• _THE TASK_
Exactly as they appear, reproduce the lines from the one holding "(blanc) <700, 232>" through the last line of the material below.

--------------------------------------------------

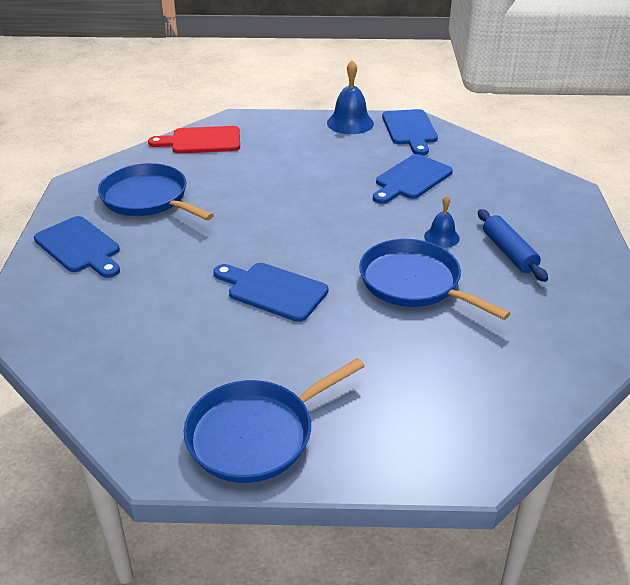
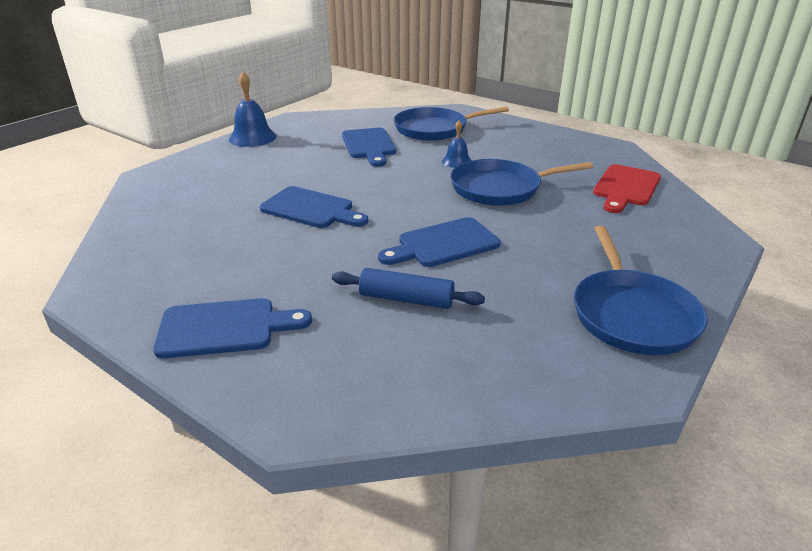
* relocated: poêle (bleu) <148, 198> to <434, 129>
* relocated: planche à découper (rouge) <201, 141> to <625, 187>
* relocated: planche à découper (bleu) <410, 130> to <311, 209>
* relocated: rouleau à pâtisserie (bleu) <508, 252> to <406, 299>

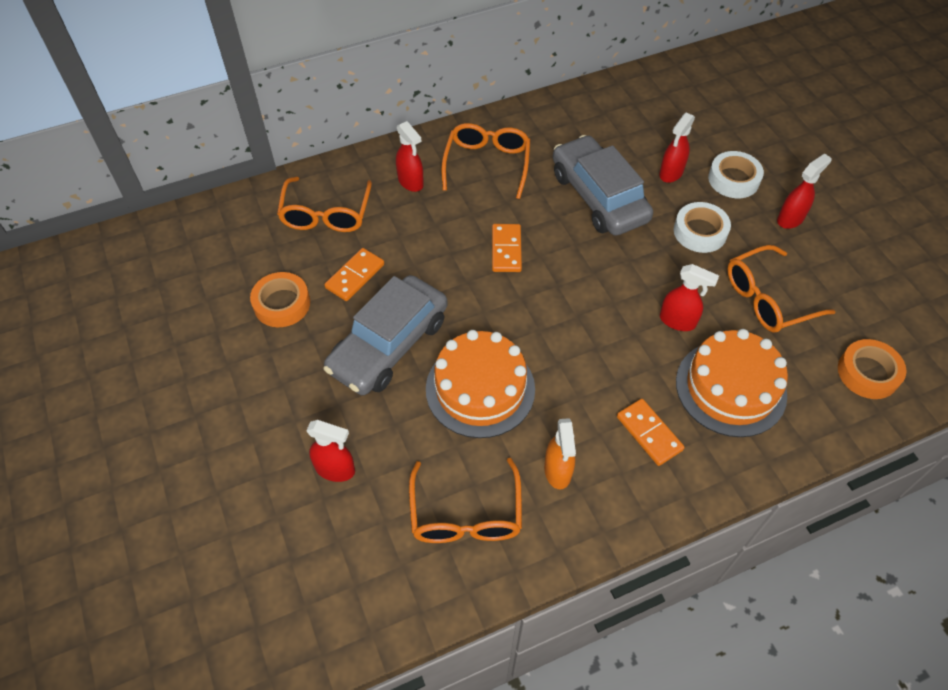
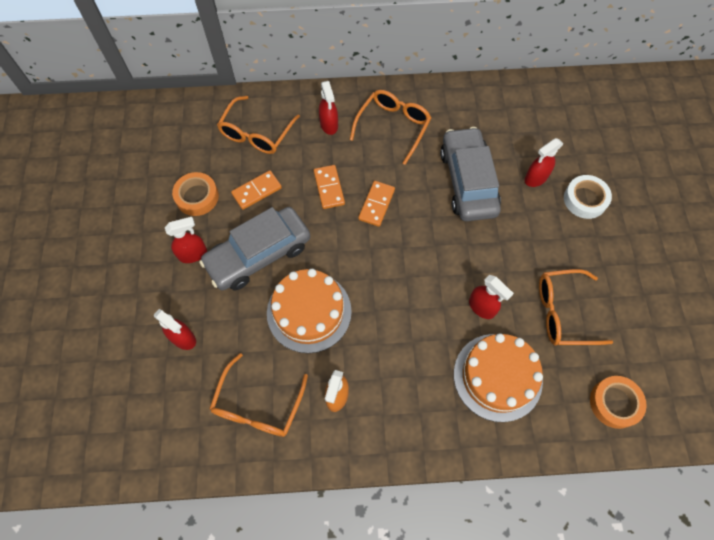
* missing: ruban adhésif (blanc) <700, 232>
* relocated: domino (orange) <649, 433> to <329, 188>
* relocated: vaporisateur (rouge) <790, 219> to <193, 254>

--------------------------------------------------

• _RESULT OF THE EXERCISE_
* missing: ruban adhésif (blanc) <700, 232>
* relocated: domino (orange) <649, 433> to <329, 188>
* relocated: vaporisateur (rouge) <790, 219> to <193, 254>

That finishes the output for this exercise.